## Before-and-after scene images

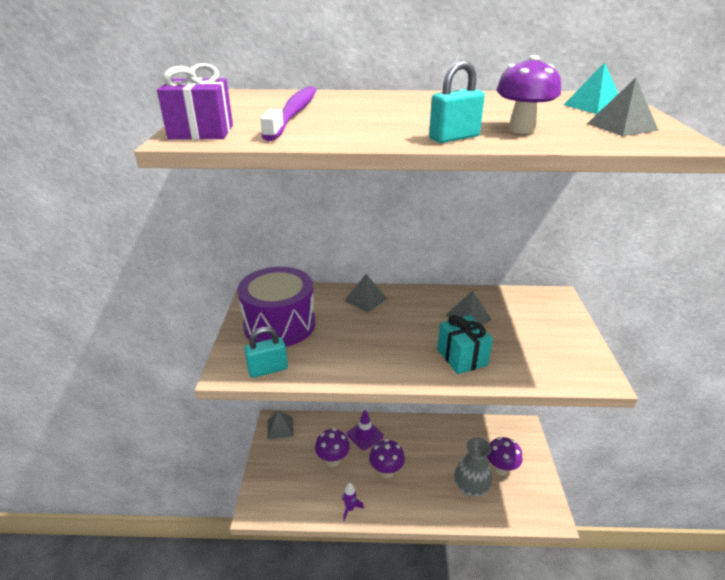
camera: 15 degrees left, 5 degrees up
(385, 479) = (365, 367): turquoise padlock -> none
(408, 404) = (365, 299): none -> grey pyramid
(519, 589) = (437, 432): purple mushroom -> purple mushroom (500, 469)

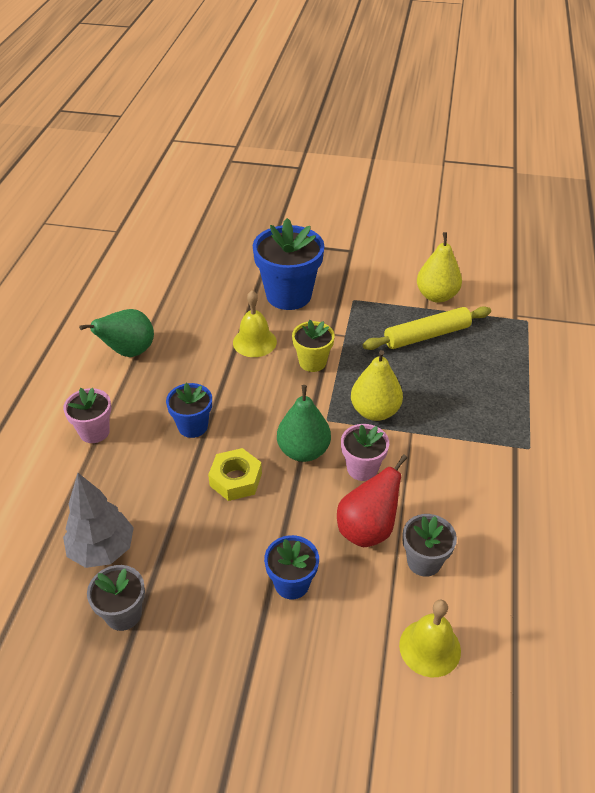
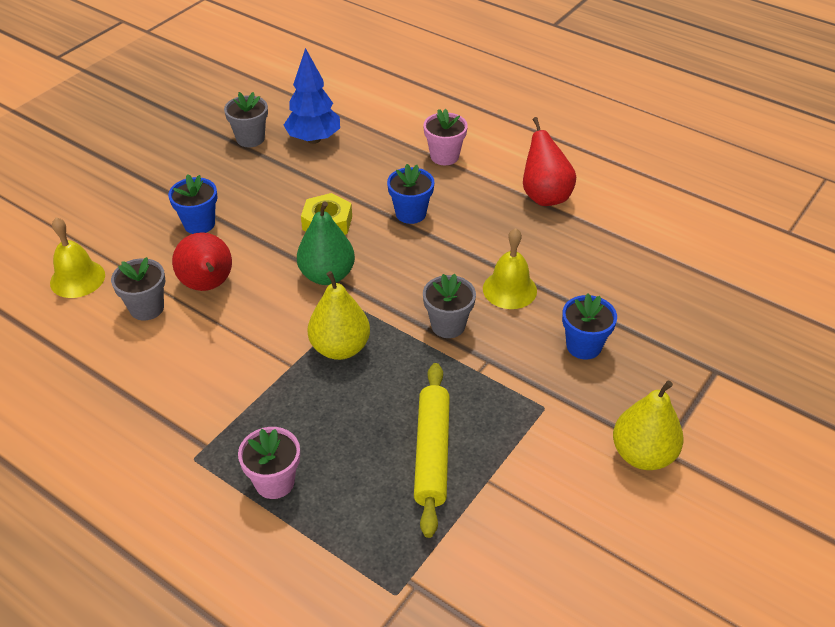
camera: 115 degrees right, 0 degrees up
(102, 550) = (314, 139): grey tree -> blue tree
(129, 352) = (545, 196): green pear -> red pear
(288, 295) = (583, 346): blue flower pot -> blue flower pot, size x0.56
(312, 362) = (448, 325): yellow flower pot -> grey flower pot
(362, 468) = (275, 308): pink flower pot -> pink flower pot (274, 482)
(436, 296) = (507, 506): yellow pear -> yellow pear (642, 454)

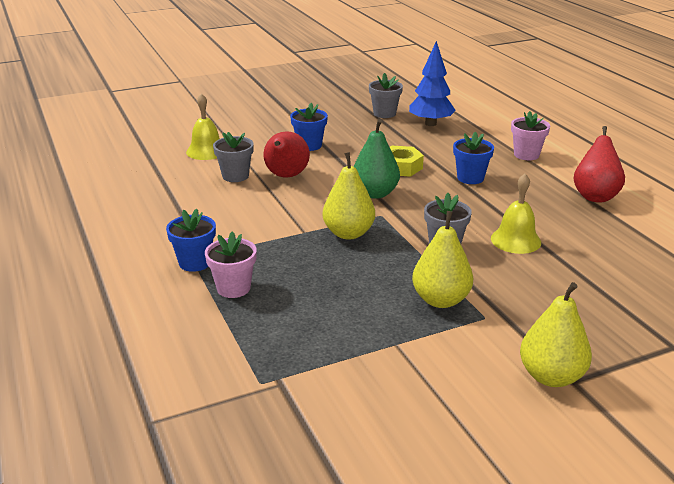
camera: 30 degrees right, 15 degrees down
(432, 453) = (365, 312): yellow rolling pin -> none
(492, 403) = (441, 300): none -> yellow pear
(583, 346) = (553, 292): blue flower pot -> blue flower pot (195, 262)

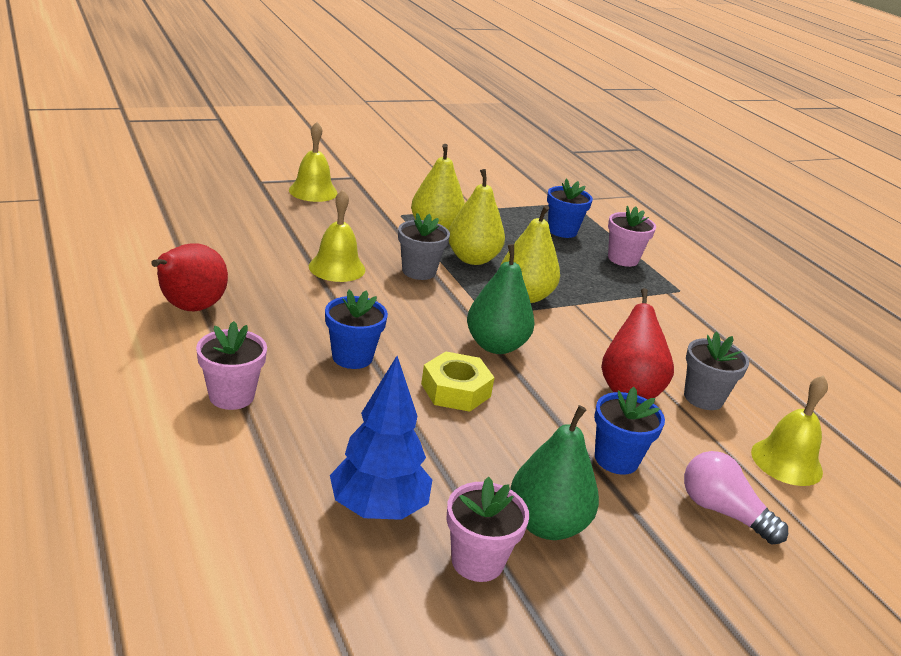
camera: 175 degrees right, 0 degrees up
(195, 262) = (673, 285): blue flower pot -> blue flower pot (562, 231)
(261, 132) = (722, 512): none -> pink light bulb
(352, 124) = (547, 525): none -> green pear
(384, 113) = (477, 561): grey flower pot -> pink flower pot
(551, 376) = (367, 180): yellow pear -> yellow pear (472, 259)
(602, 339) = (313, 191): none -> yellow bell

## EXERCISE AIM
Reproduce the records word for word, please, from their first line up to and including the line that contains "(129, 352) = (545, 196): green", but no pictures.

## ANSWER TO THE EXERCISE
camera: 15 degrees left, 5 degrees up
(385, 479) = (365, 367): turquoise padlock -> none
(408, 404) = (365, 299): none -> grey pyramid
(519, 589) = (437, 432): purple mushroom -> purple mushroom (500, 469)

camera: 115 degrees right, 0 degrees up
(102, 550) = (314, 139): grey tree -> blue tree
(129, 352) = (545, 196): green pear -> red pear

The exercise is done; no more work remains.